◆ Brief ◆
Repeat all of the records word for word, but skip any picture.

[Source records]
● ● ● ● ● ● ●

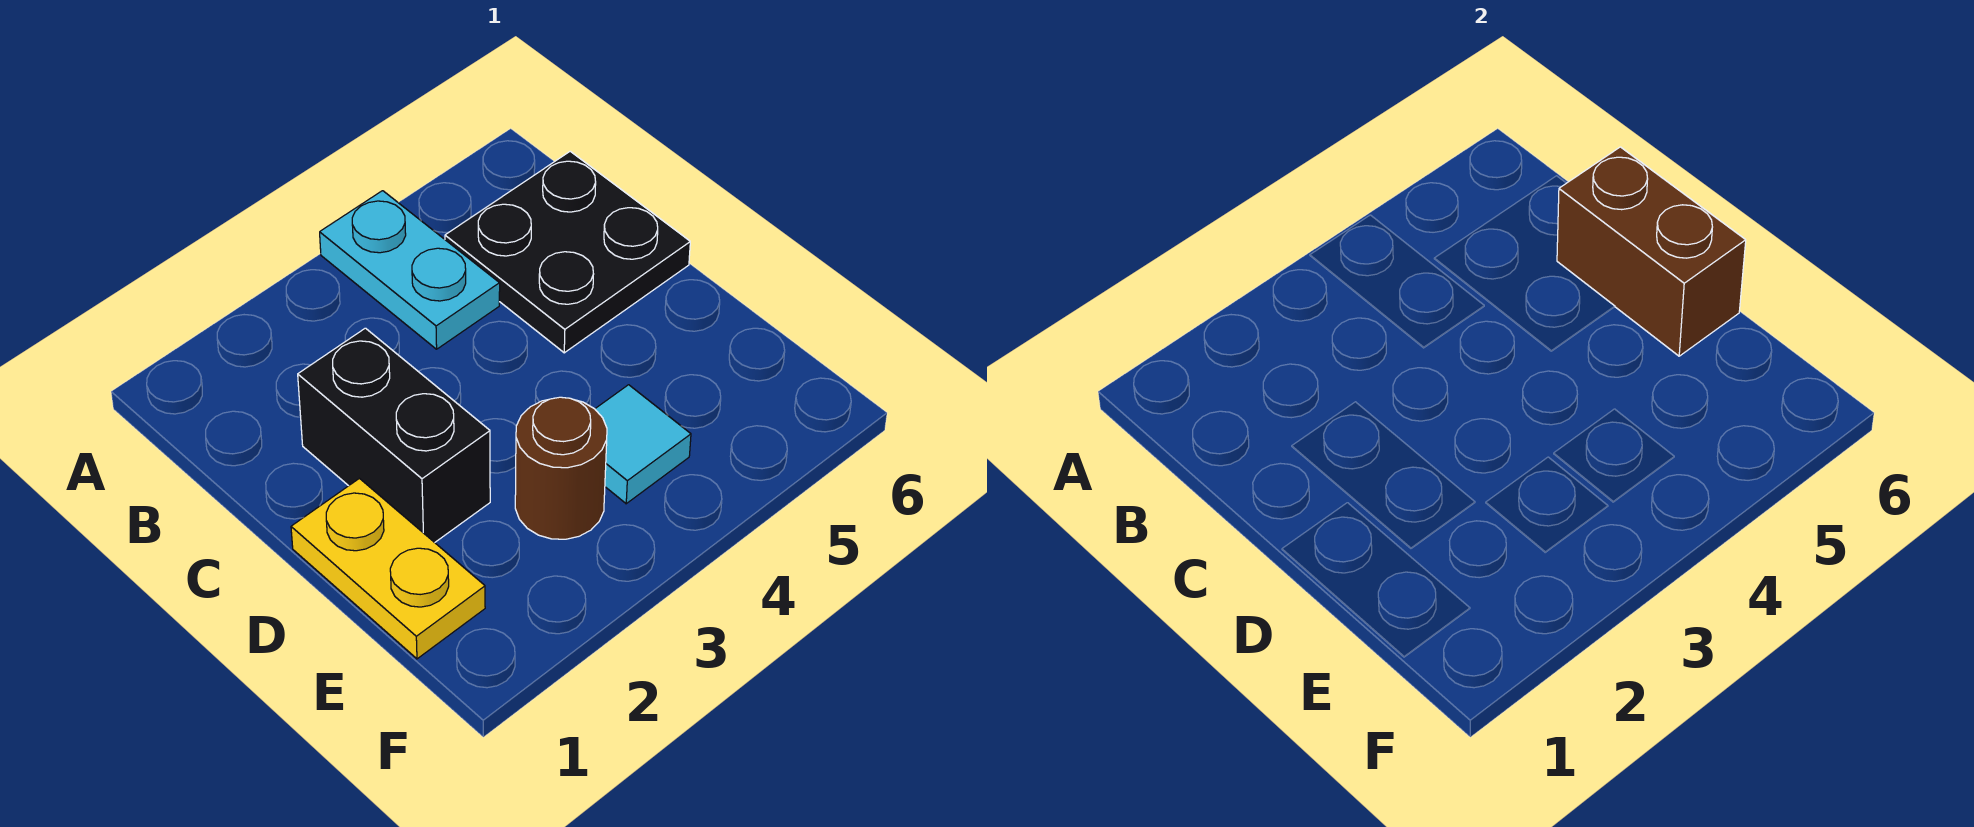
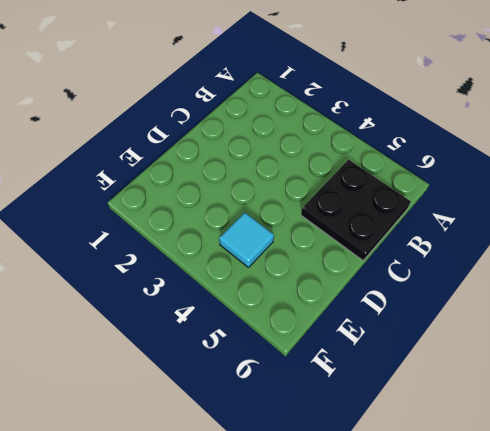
none -> cyan 1x2 plate [320,191,500,349]
none -> black 1x2 brick [298,328,490,542]

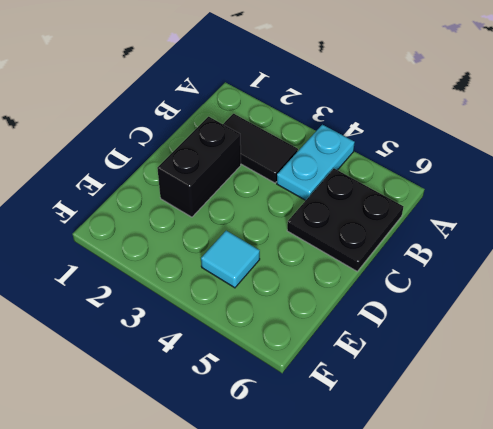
black 1x2 tile [223,114,298,183] -> none
none -> yellow 1x2 plate [291,478,485,659]
none -> brown 1x1 round brick [515,397,607,539]

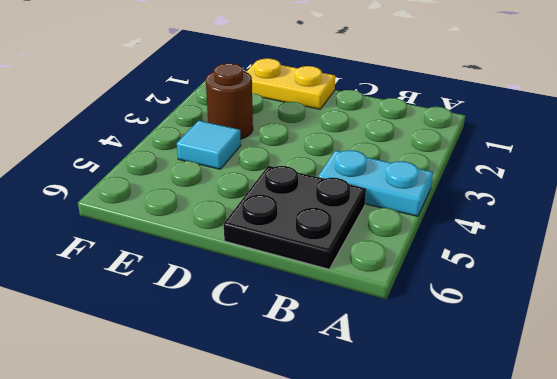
none -> black 1x2 brick [298,328,490,542]
none -> brown 1x2 brick [1557,147,1746,356]

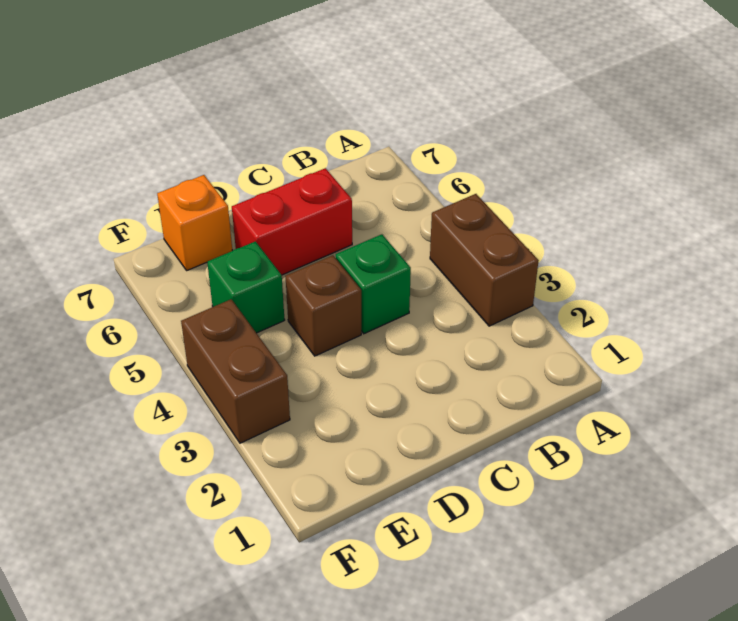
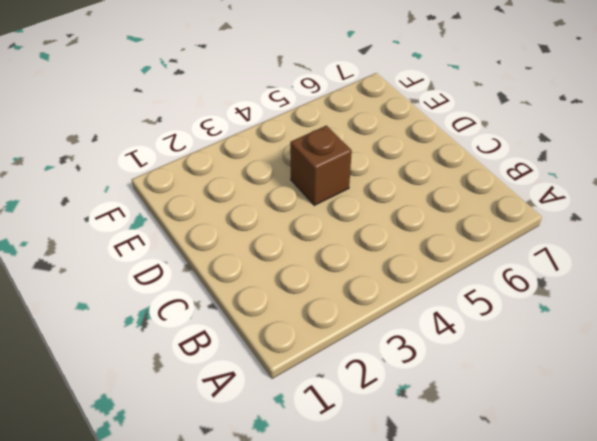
none -> brown 1x2 brick [430,194,539,326]
none -> green 1x1 brick [336,234,411,334]

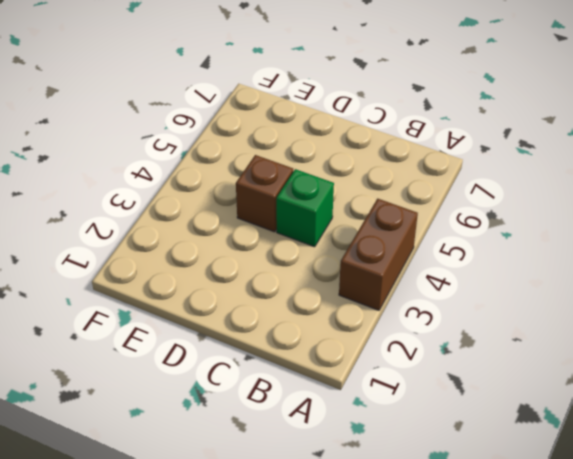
none -> red 1x2 brick [232,168,352,275]
none -> green 1x1 brick [207,241,285,333]

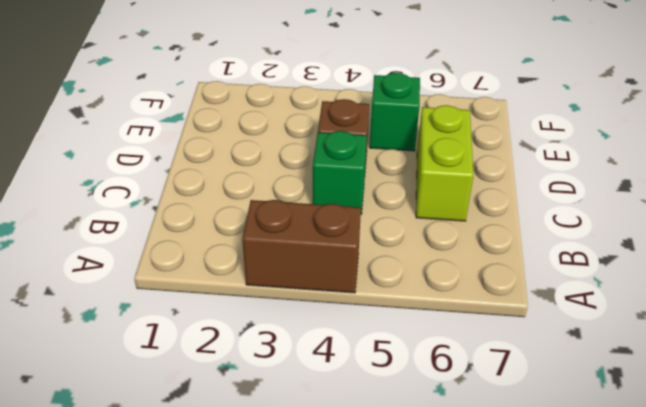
lime 1x2 brick [416,105,474,221] -> red 1x2 brick [232,168,352,275]
none -> orange 1x1 brick [157,175,232,270]
none -> brown 1x2 brick [181,299,290,443]

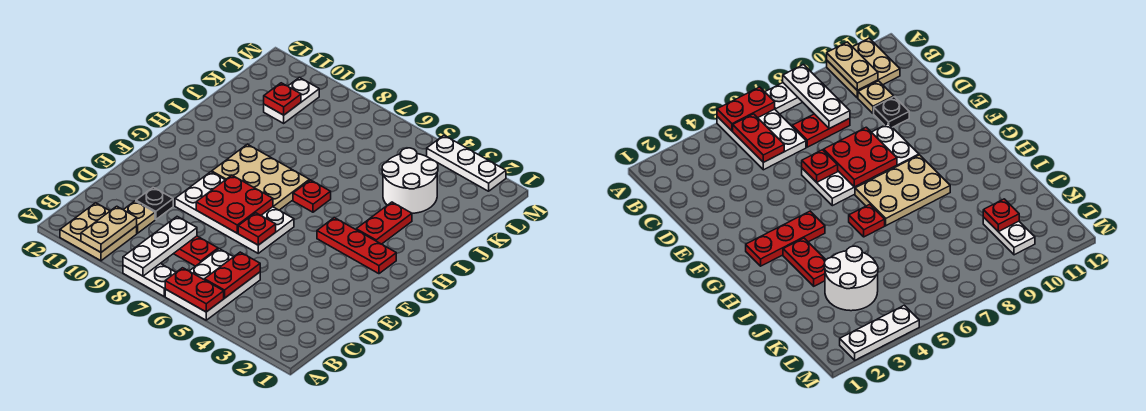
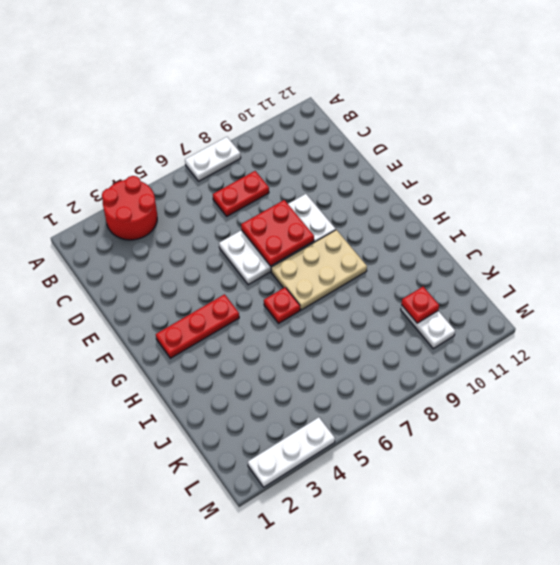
red 2x2 round brick [102,176,157,240] -> none
none -> white 2x3 plate [165,249,260,320]
none -> tan 2x2 plate [60,203,137,261]
none -> tan 1x1 plate [124,201,155,233]

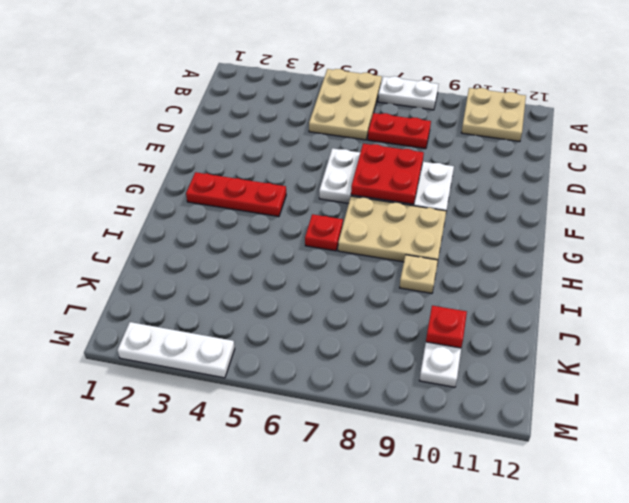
tan 2x3 plate [309,69,382,140] -> white 2x3 plate [165,249,260,320]
tan 1x1 plate [399,255,438,293] -> tan 1x1 plate moved to [124,201,155,233]
none -> black 1x1 plate [136,187,173,220]
none -> red 1x2 plate [356,202,412,244]
none -> white 2x2 round brick [382,148,438,213]

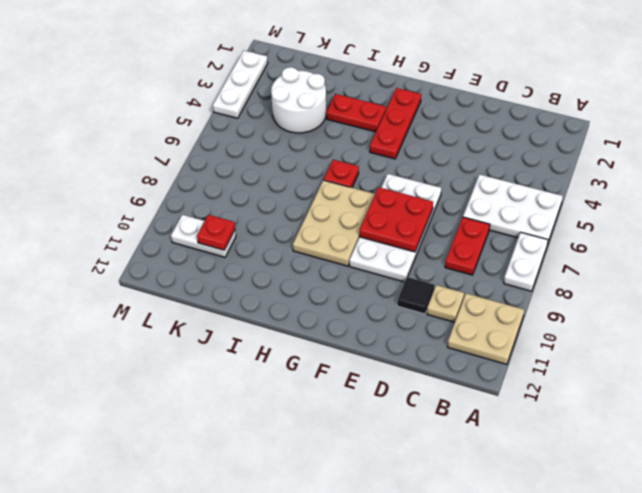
black 1x1 tile [397,277,435,314] -> black 1x1 plate [136,187,173,220]
none -> red 1x2 plate [165,268,224,312]
none -> white 1x3 plate [123,217,197,276]
none -> tan 1x2 plate [81,206,137,252]

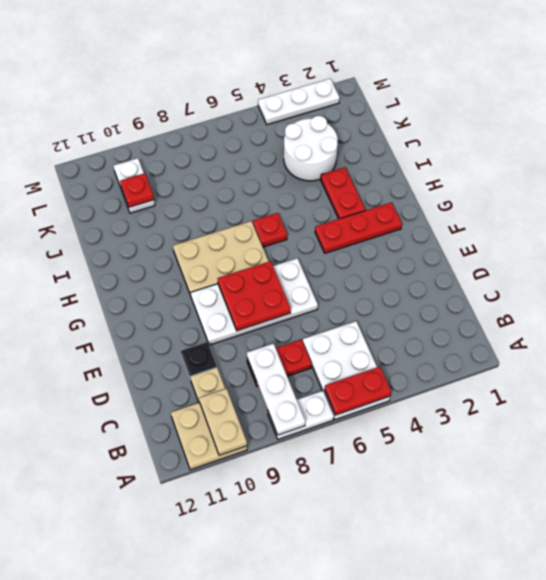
none -> red 1x2 plate [205,252,260,298]
none -> red 1x1 plate [238,213,276,245]

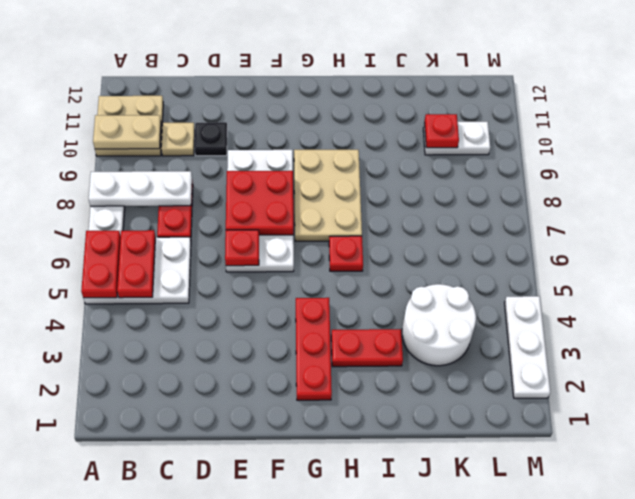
red 1x2 plate [117,230,155,298] -> red 1x2 plate turned to [205,252,260,298]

● ● ● ● ● ● ●

◆ Result of this task ◆
none -> cyan 1x2 plate [320,191,500,349]
none -> black 1x2 brick [298,328,490,542]

black 1x2 tile [223,114,298,183] -> none
none -> yellow 1x2 plate [291,478,485,659]
none -> brown 1x1 round brick [515,397,607,539]

none -> black 1x2 brick [298,328,490,542]
none -> brown 1x2 brick [1557,147,1746,356]

none -> brown 1x2 brick [430,194,539,326]
none -> green 1x1 brick [336,234,411,334]

none -> red 1x2 brick [232,168,352,275]
none -> green 1x1 brick [207,241,285,333]

lime 1x2 brick [416,105,474,221] -> red 1x2 brick [232,168,352,275]
none -> orange 1x1 brick [157,175,232,270]
none -> brown 1x2 brick [181,299,290,443]

red 2x2 round brick [102,176,157,240] -> none
none -> white 2x3 plate [165,249,260,320]
none -> tan 2x2 plate [60,203,137,261]
none -> tan 1x1 plate [124,201,155,233]

tan 2x3 plate [309,69,382,140] -> white 2x3 plate [165,249,260,320]
tan 1x1 plate [399,255,438,293] -> tan 1x1 plate moved to [124,201,155,233]
none -> black 1x1 plate [136,187,173,220]
none -> red 1x2 plate [356,202,412,244]
none -> white 2x2 round brick [382,148,438,213]

black 1x1 tile [397,277,435,314] -> black 1x1 plate [136,187,173,220]
none -> red 1x2 plate [165,268,224,312]
none -> white 1x3 plate [123,217,197,276]
none -> tan 1x2 plate [81,206,137,252]

none -> red 1x2 plate [205,252,260,298]
none -> red 1x1 plate [238,213,276,245]

red 1x2 plate [117,230,155,298] -> red 1x2 plate turned to [205,252,260,298]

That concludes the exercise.